(Image sets with object changes)
————

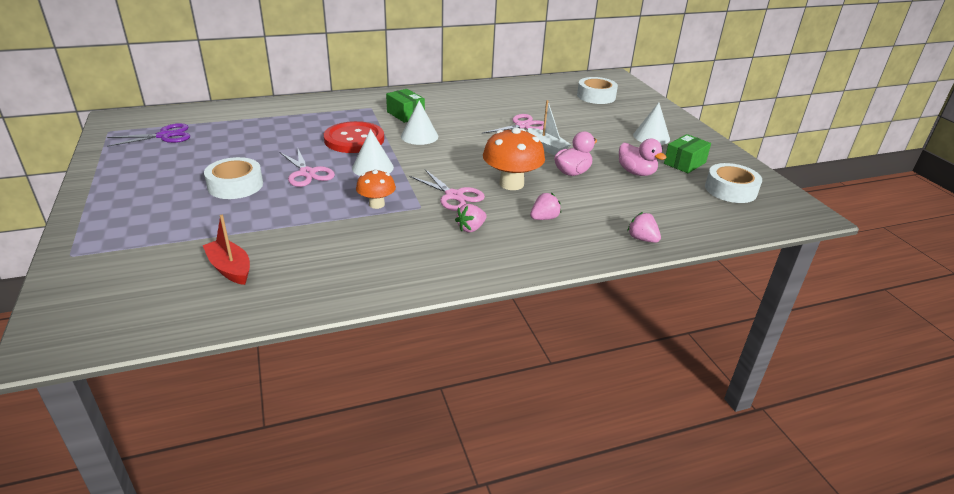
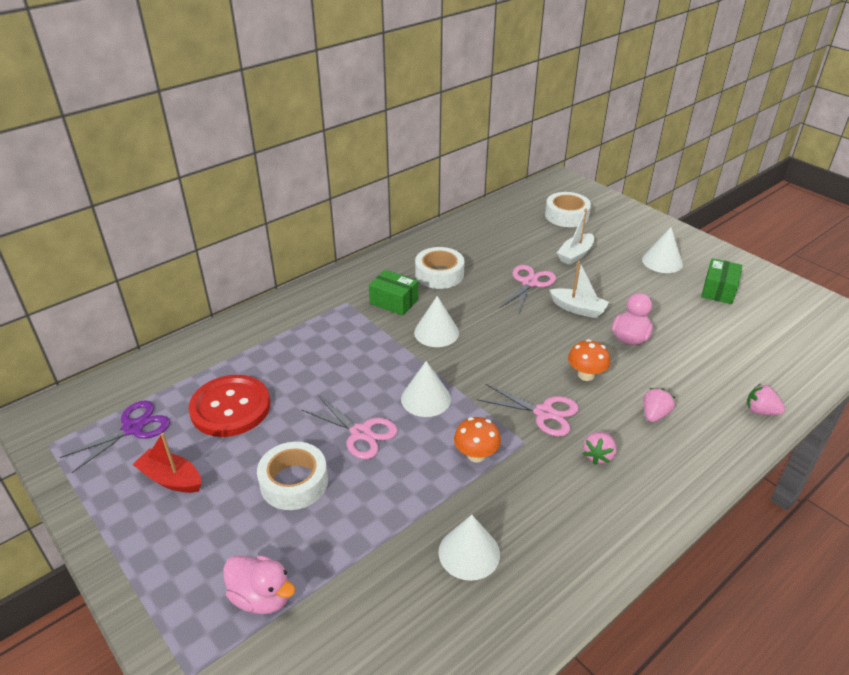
camera: 20 degrees left, 5 degrees up
(230, 268) = (400, 617): red boat -> red boat (171, 479)
(314, 251) = (469, 553): none -> white cone
(354, 139) = (369, 360): red button -> red button (230, 407)
(511, 184) = (586, 375): orange mushroom -> orange mushroom, size x0.59
(578, 118) = (575, 255): none -> white boat
(636, 172) = (687, 318): pink duck -> pink duck (262, 597)
(730, 190) = (783, 315): white tape -> white tape (439, 274)

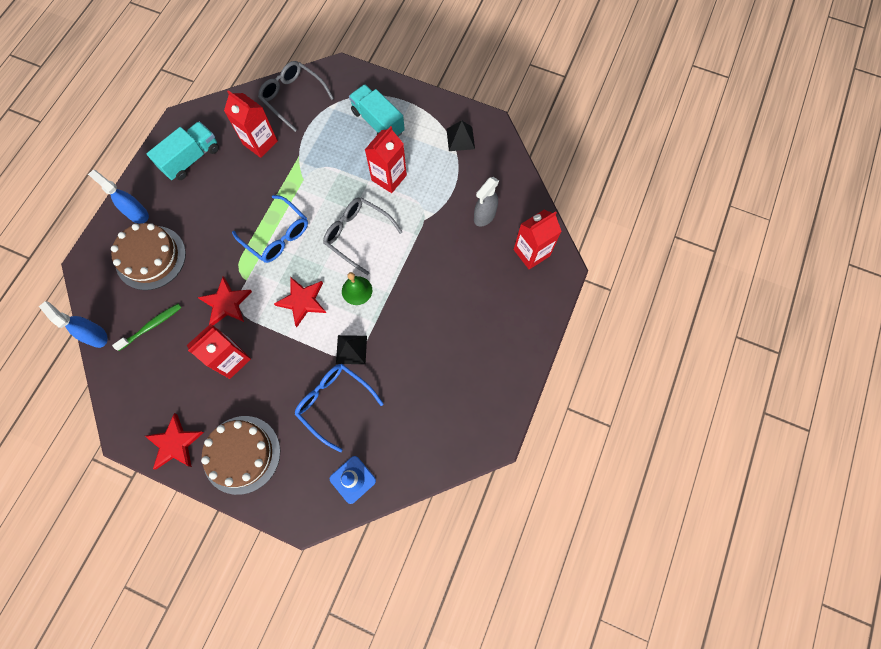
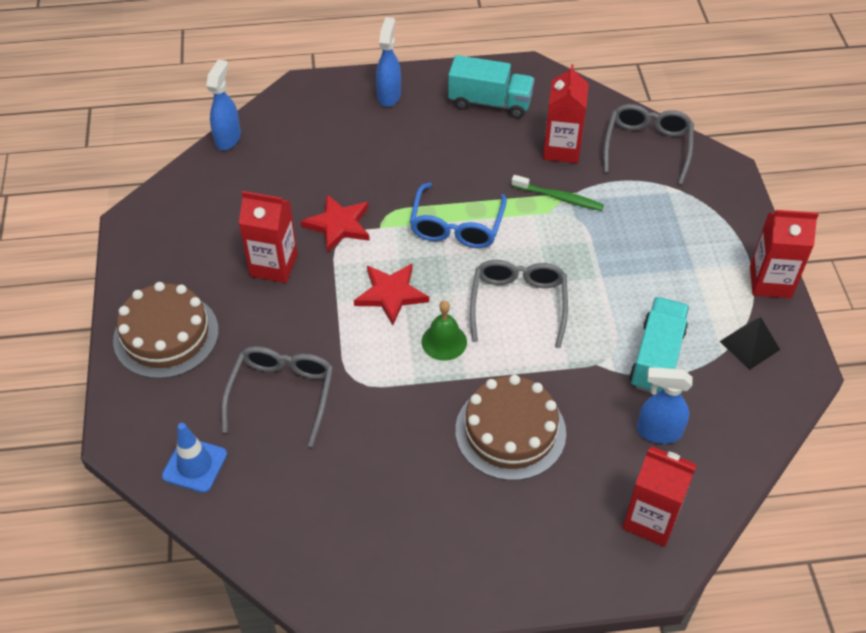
camera: 60 degrees right, 20 degrees down
(150, 257) = (346, 133): brown cake -> brown cake (510, 431)
(151, 326) = (268, 176): green toothbrush -> green toothbrush (559, 197)
(175, 443) = (146, 268): red star -> none
(334, 403) = (282, 394): blue glasses -> grey glasses
(351, 349) = (362, 376): black pyramid -> none
(378, 122) = (691, 244): turquoise truck -> turquoise truck (657, 358)
(389, 178) = (624, 296): red carton -> red carton (770, 282)
(484, 216) = (658, 432): grey spray bottle -> blue spray bottle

————

WORK INSTRUCTIONS: What is needed is every entry above, repeated exactly, with the pictures dropped.

RESULT OF THIS TASK:
camera: 20 degrees left, 5 degrees up
(230, 268) = (400, 617): red boat -> red boat (171, 479)
(314, 251) = (469, 553): none -> white cone
(354, 139) = (369, 360): red button -> red button (230, 407)
(511, 184) = (586, 375): orange mushroom -> orange mushroom, size x0.59
(578, 118) = (575, 255): none -> white boat
(636, 172) = (687, 318): pink duck -> pink duck (262, 597)
(730, 190) = (783, 315): white tape -> white tape (439, 274)

camera: 60 degrees right, 20 degrees down
(150, 257) = (346, 133): brown cake -> brown cake (510, 431)
(151, 326) = (268, 176): green toothbrush -> green toothbrush (559, 197)
(175, 443) = (146, 268): red star -> none
(334, 403) = (282, 394): blue glasses -> grey glasses
(351, 349) = (362, 376): black pyramid -> none
(378, 122) = (691, 244): turquoise truck -> turquoise truck (657, 358)
(389, 178) = (624, 296): red carton -> red carton (770, 282)
(484, 216) = (658, 432): grey spray bottle -> blue spray bottle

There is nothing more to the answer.